EXERCISE PROMPT: Stop at the line containing "(313, 72) = (556, 250): turquoise": repeat exactly every line of the entries below from the first up to it, plus that line, with pictures omitted.
○ ○ ○ ○ ○ ○ ○
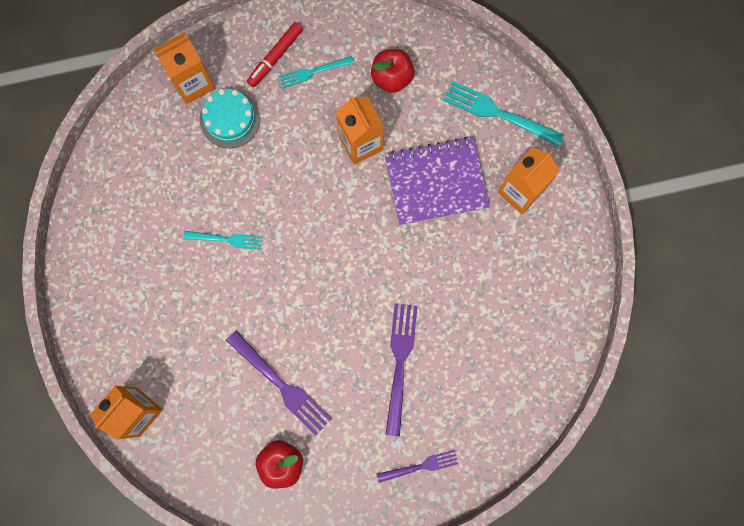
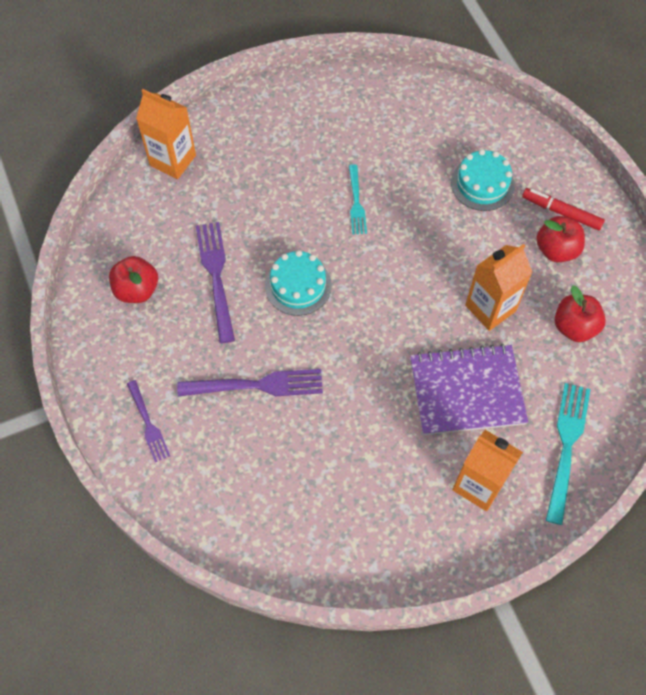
camera: 80 degrees right, 15 degrees down
(193, 83) = (510, 146): orange carton -> none
(281, 385) = (216, 276): purple fork -> purple fork turned 135 degrees clockwise
(306, 309) = (298, 285): none -> turquoise cake
(313, 72) = (556, 250): turquoise fork -> red apple
(436, 182) = (467, 391): purple notebook -> purple notebook turned 75 degrees counterclockwise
○ ○ ○ ○ ○ ○ ○
RESPONSE TO THE TASK:
camera: 80 degrees right, 15 degrees down
(193, 83) = (510, 146): orange carton -> none
(281, 385) = (216, 276): purple fork -> purple fork turned 135 degrees clockwise
(306, 309) = (298, 285): none -> turquoise cake
(313, 72) = (556, 250): turquoise fork -> red apple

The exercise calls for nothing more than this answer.